### TASK DETAILS
Output, word for word, the line that contains "red apple: 13 -> 11" and all lines after it in the records below, omitting pictures.

BEGIN DATASET

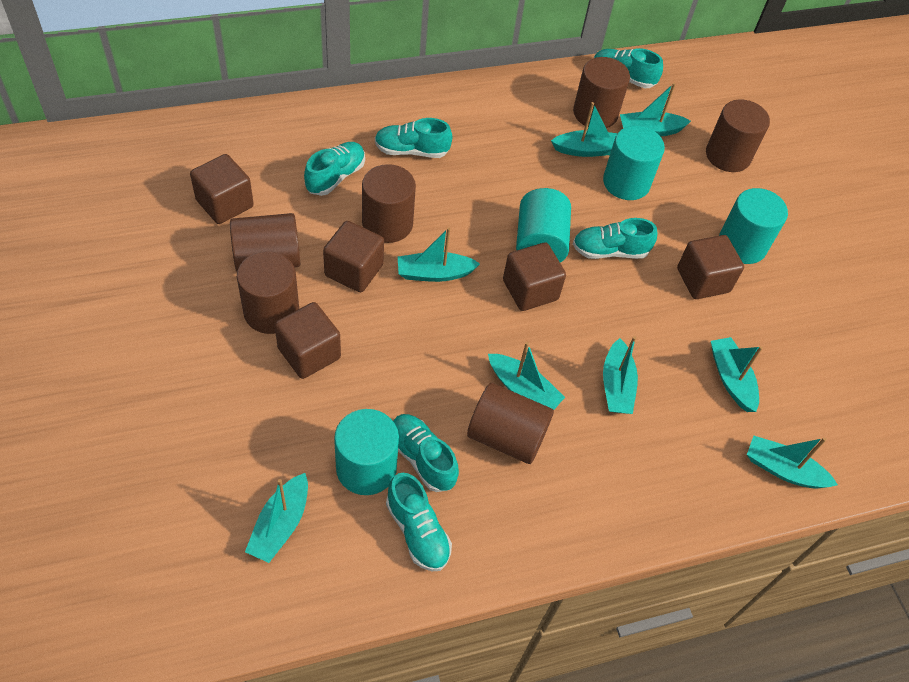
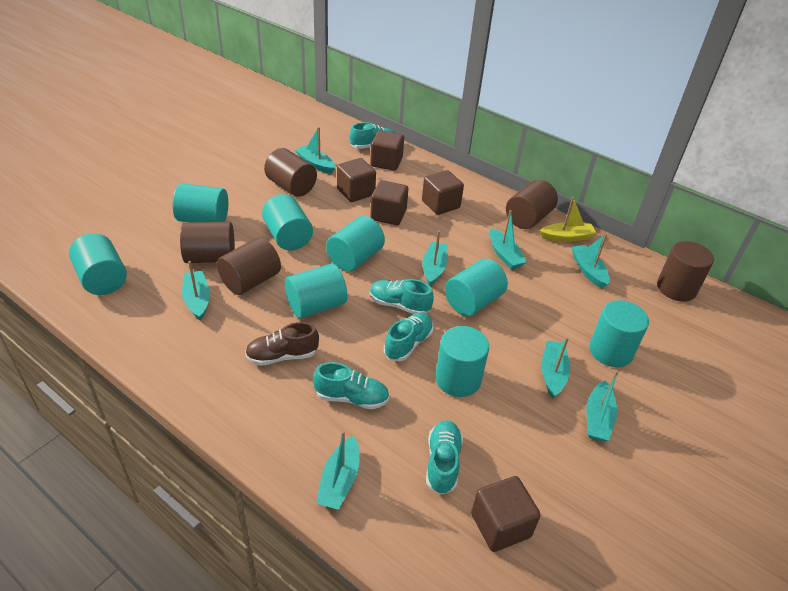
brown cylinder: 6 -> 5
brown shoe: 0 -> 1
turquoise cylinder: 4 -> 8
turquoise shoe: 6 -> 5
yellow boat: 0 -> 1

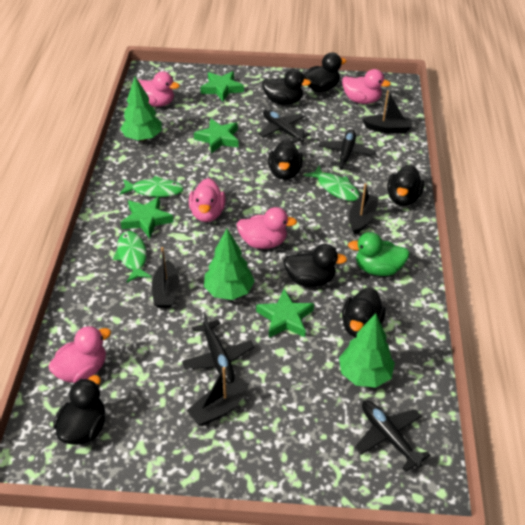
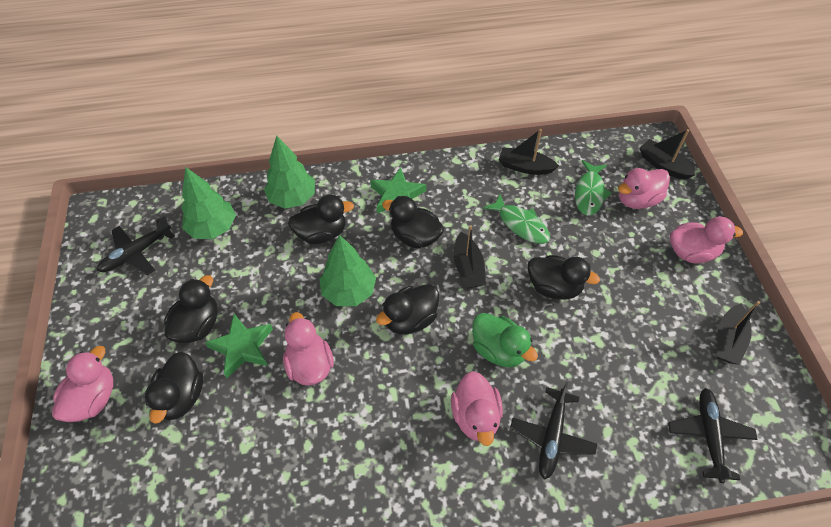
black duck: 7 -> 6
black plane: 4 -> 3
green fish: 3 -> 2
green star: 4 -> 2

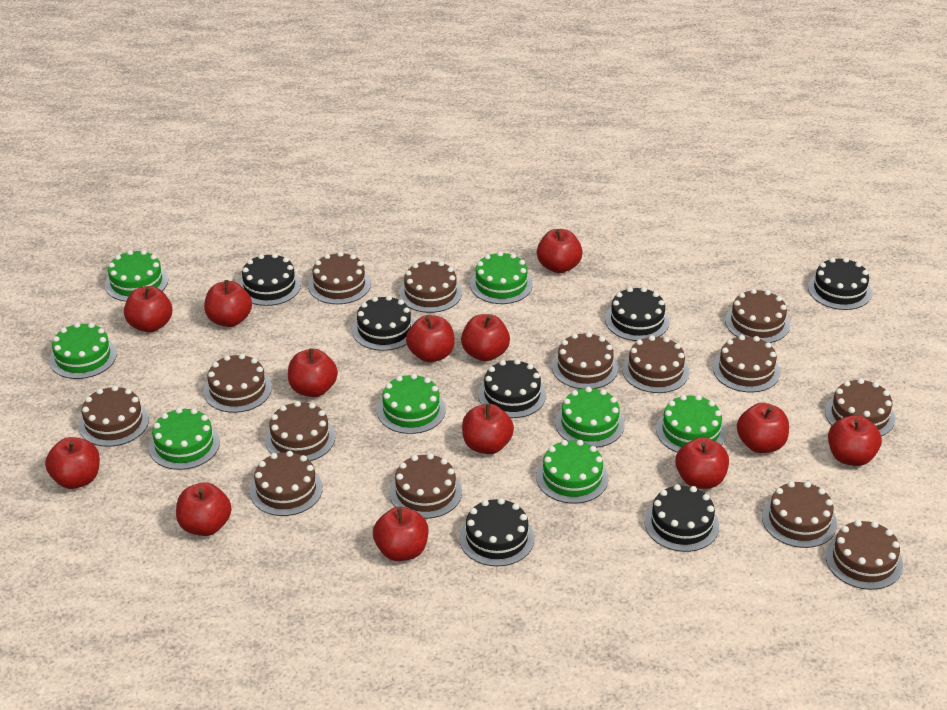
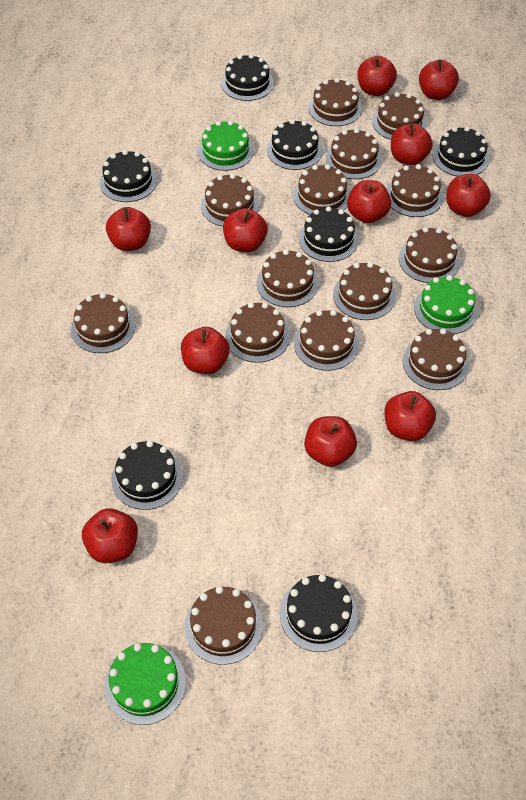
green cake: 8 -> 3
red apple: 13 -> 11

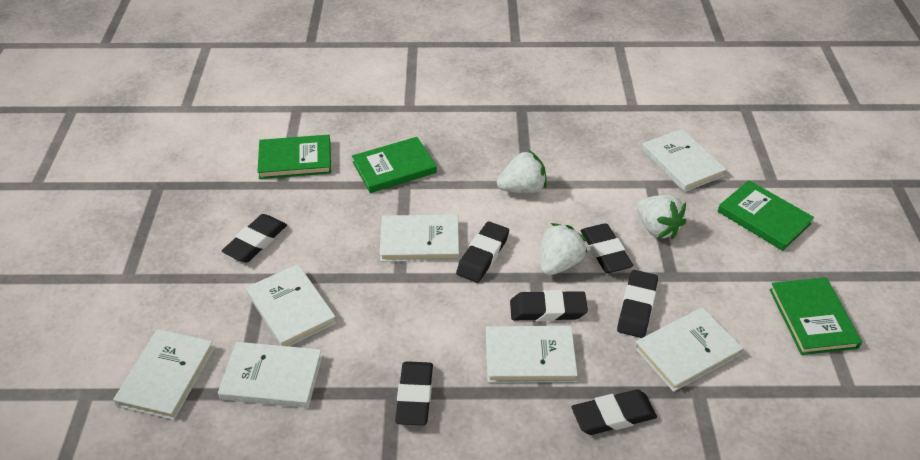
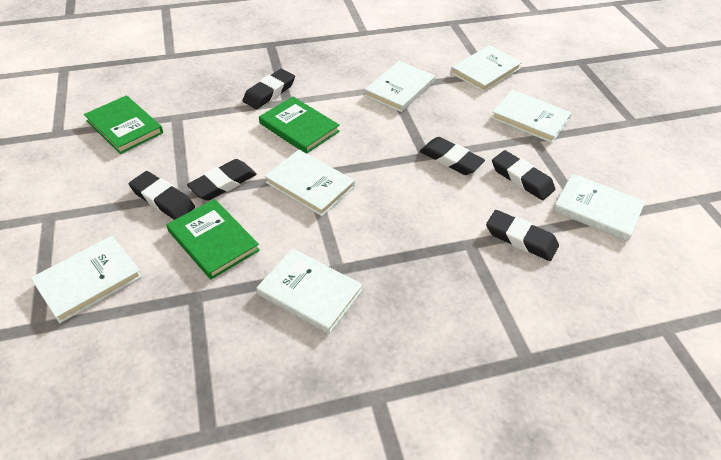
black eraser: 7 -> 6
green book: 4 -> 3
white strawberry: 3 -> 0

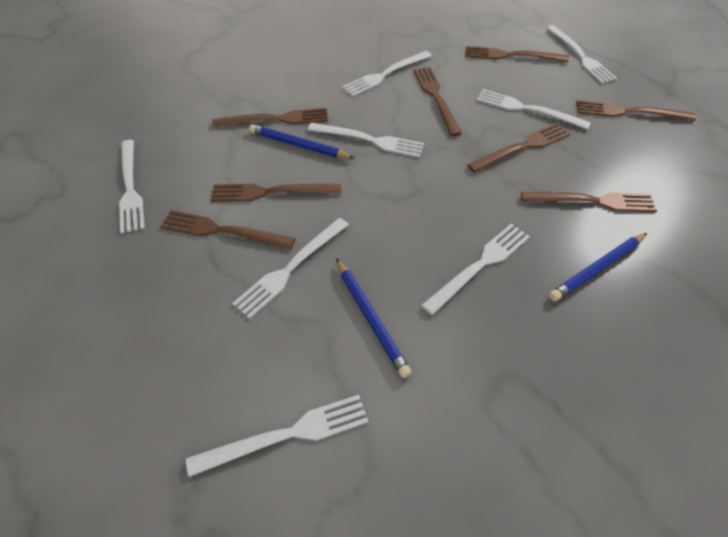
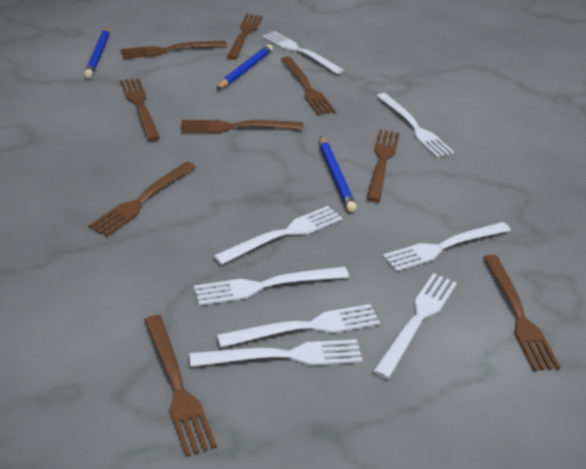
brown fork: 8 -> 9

END DATASET

### WRITTEN REPLY
red apple: 13 -> 11

black eraser: 7 -> 6
green book: 4 -> 3
white strawberry: 3 -> 0

brown fork: 8 -> 9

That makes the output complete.